**EXERCISE DETAILS**
Transcribe word for word the section of the records below that opens with the line containing "none -> red 1x1 brick [310,335,365,408]" and closes with the line containing "none -> white 1x3 brick [522,197,635,283]"; drop every picture.

● ● ●

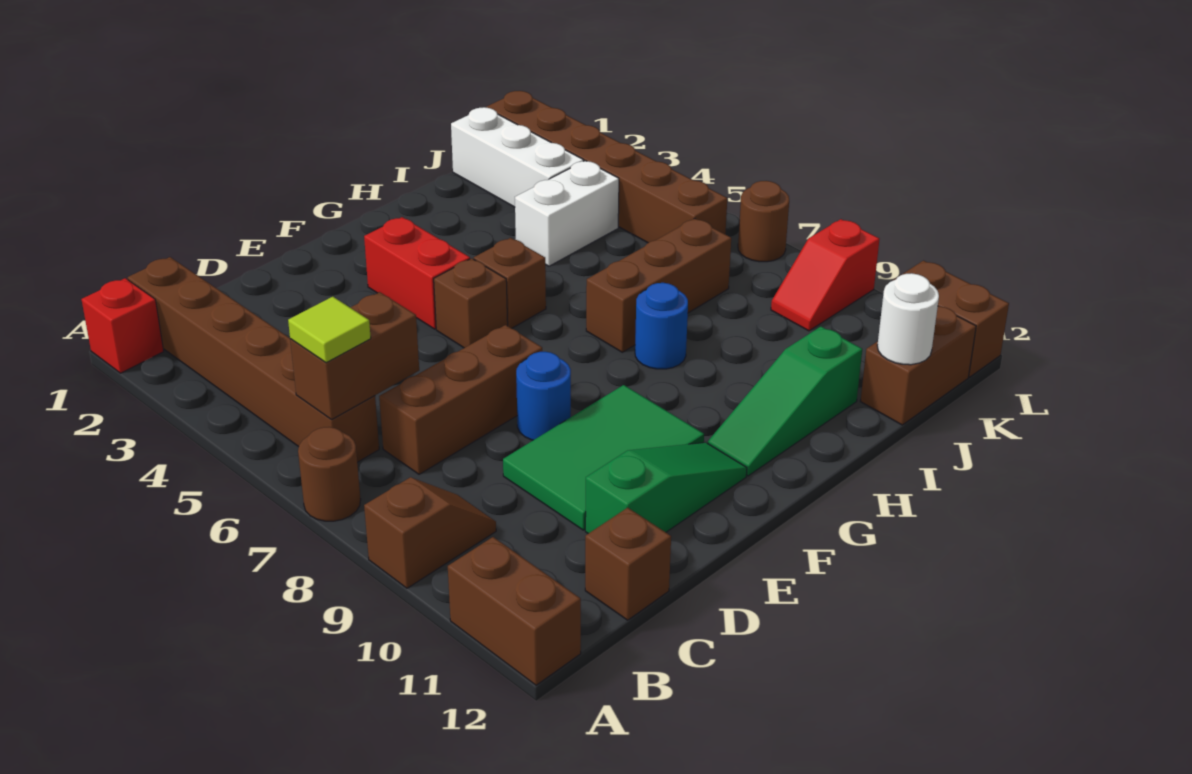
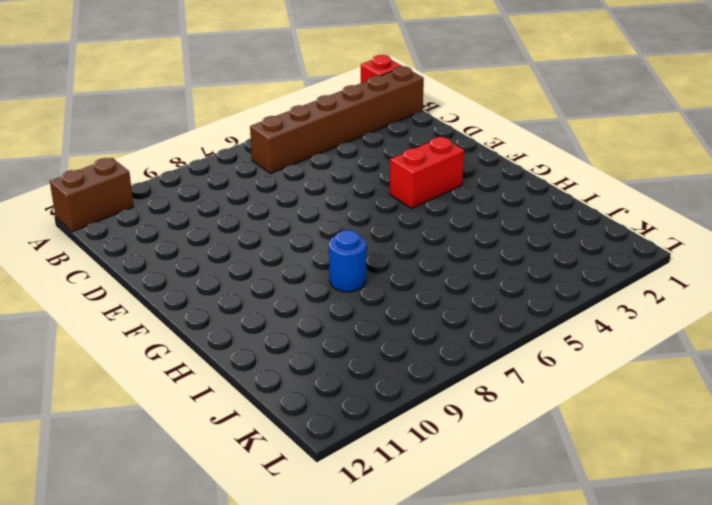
none -> brown 1x1 round brick [298,427,361,521]
none -> brown 1x2 slope [364,477,496,588]
none -> brown 1x3 brick [379,325,542,474]

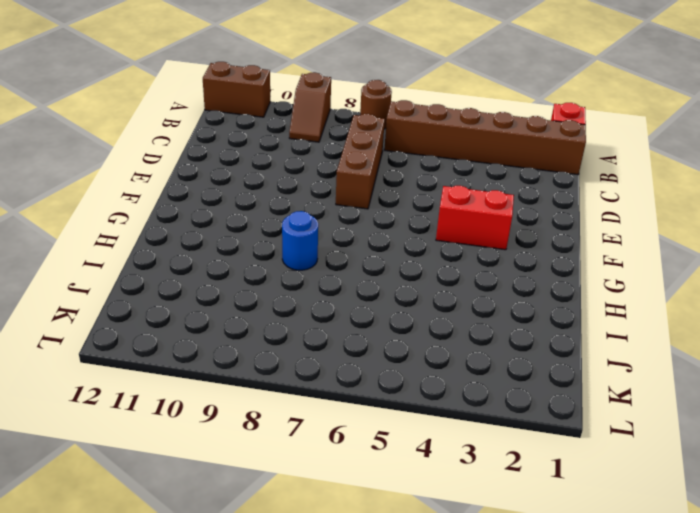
none -> brown 1x1 brick [585,508,671,620]
none -> green 2x3 tile [503,385,704,530]
none -> green 1x3 slope [585,443,747,534]

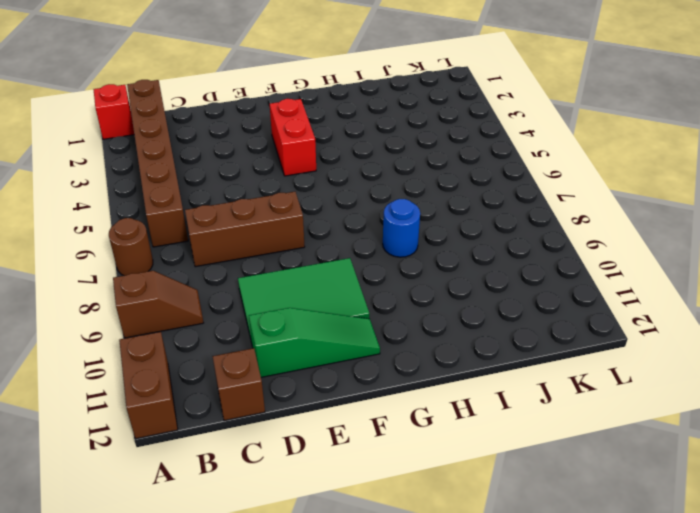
none -> blue 1x1 round brick [516,352,571,440]
none -> brown 1x1 brick [434,258,508,348]
none -> brown 1x1 brick [474,238,546,328]

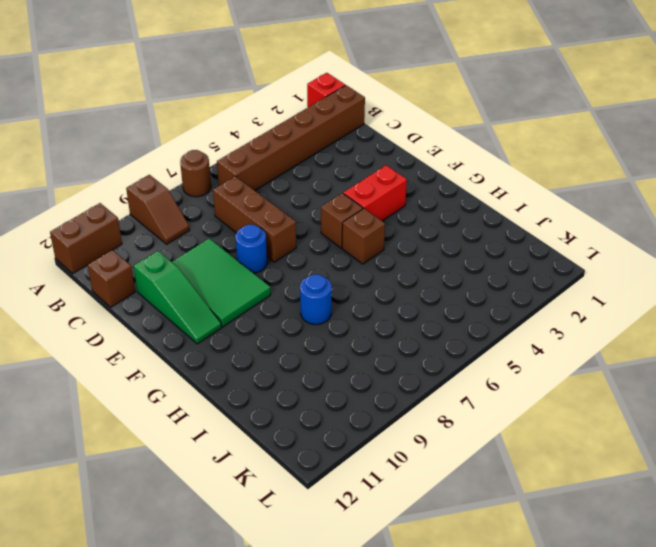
none -> green 1x3 slope [708,327,862,476]
none -> brown 1x3 brick [586,218,731,352]
none -> white 1x2 brick [515,161,619,266]

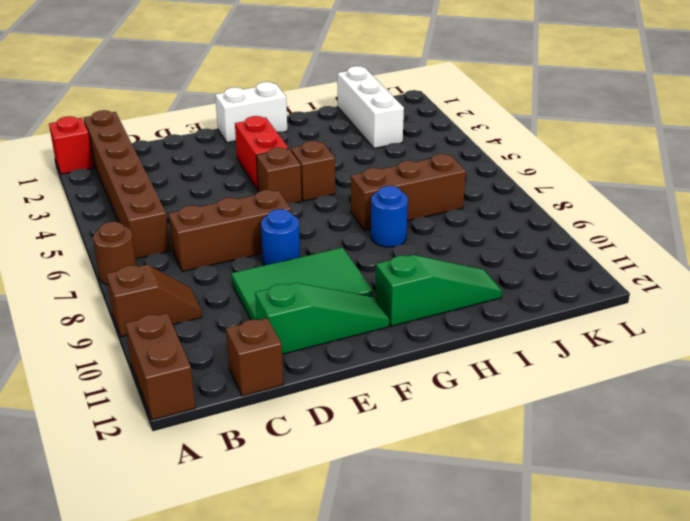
white 1x2 brick [215,82,287,143] -> white 1x2 brick moved to [515,161,619,266]
green 1x3 slope [375,255,502,326] -> green 1x3 slope turned to [708,327,862,476]
none -> brown 1x2 brick [860,306,976,425]
none -> brown 1x6 brick [486,91,727,243]
none -> red 1x2 slope [771,219,879,331]

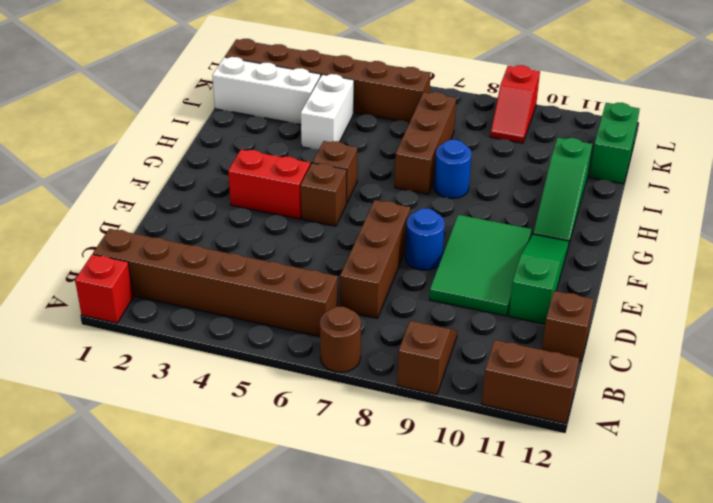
green 1x2 brick [589,103,640,184] -> brown 1x2 brick [860,306,976,425]
none -> brown 1x1 round brick [738,181,789,262]
none -> brown 1x2 brick [892,261,1009,377]
none -> brown 1x2 brick [290,292,419,420]

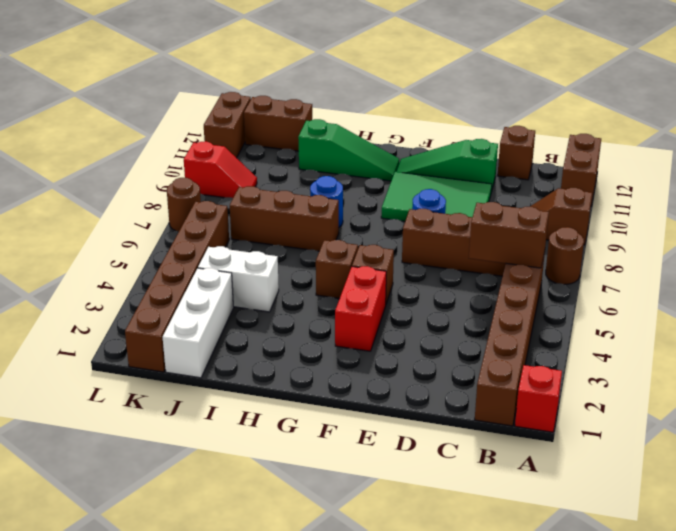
none -> white 1x1 round brick [877,273,939,365]
none -> lime 1x1 tile [288,297,371,363]

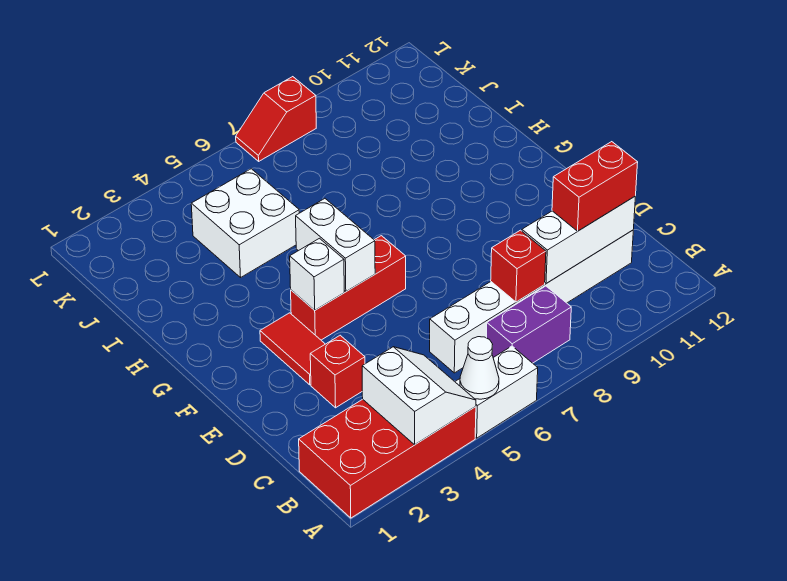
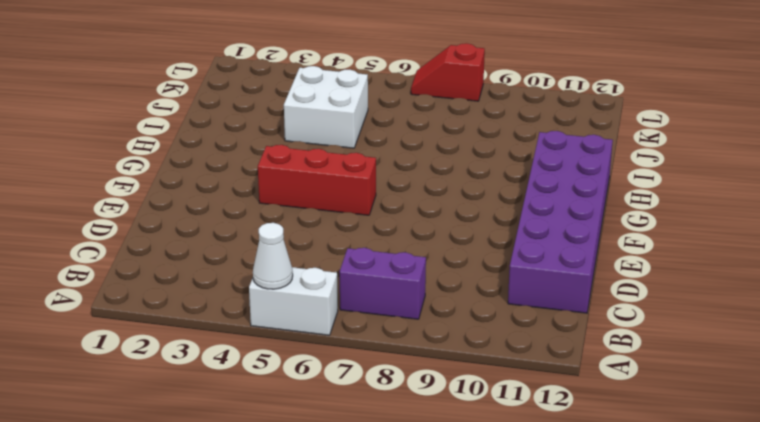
purple 2x6 brick [508,131,613,313] -> white 1x6 brick [430,230,633,373]
none -> red 2x4 brick [299,399,476,518]
none -> red 1x1 brick [310,335,365,408]
none -> red 1x2 tile [260,313,325,385]

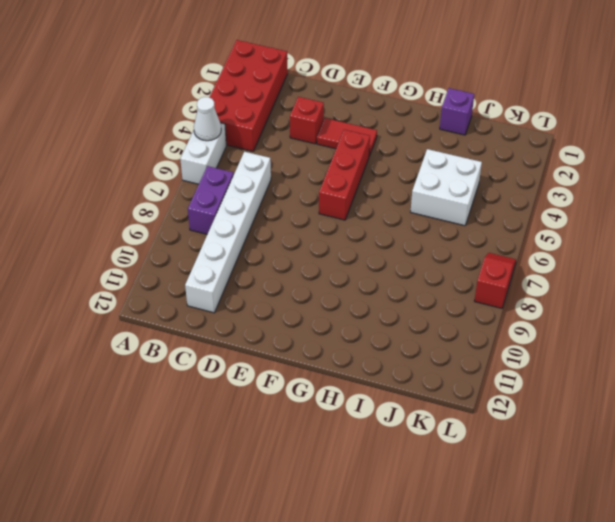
purple 1x1 brick [440,88,474,135] -> none
none -> white 2x2 slope [362,347,476,445]
none -> red 1x1 brick [491,230,546,302]
none -> white 1x3 brick [522,197,635,283]

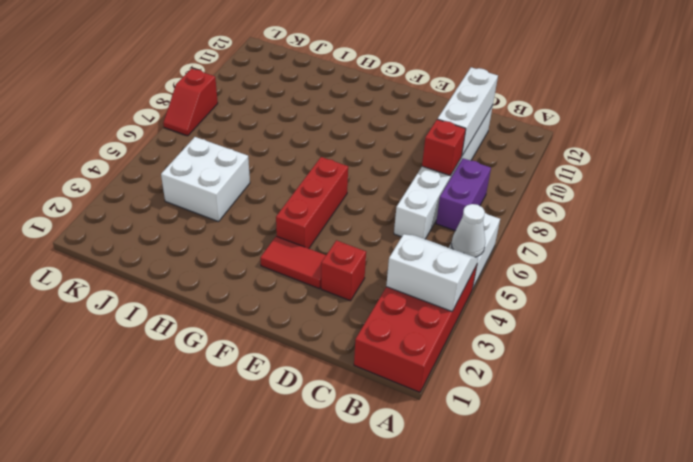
none -> white 1x1 brick [290,238,344,310]
none -> white 1x2 brick [296,199,375,292]
none -> red 1x2 brick [552,142,638,231]

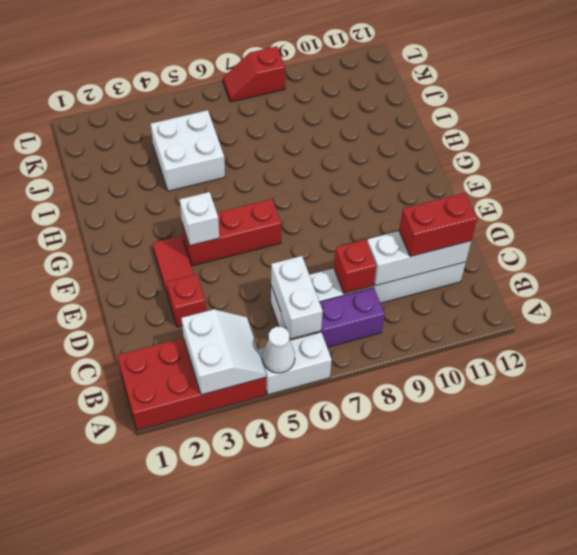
white 1x2 brick [271,256,323,339] -> white 1x2 brick moved to [296,199,375,292]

● ● ●

**TASK SOLUTION**
none -> red 1x1 brick [310,335,365,408]
none -> red 1x2 tile [260,313,325,385]

purple 1x1 brick [440,88,474,135] -> none
none -> white 2x2 slope [362,347,476,445]
none -> red 1x1 brick [491,230,546,302]
none -> white 1x3 brick [522,197,635,283]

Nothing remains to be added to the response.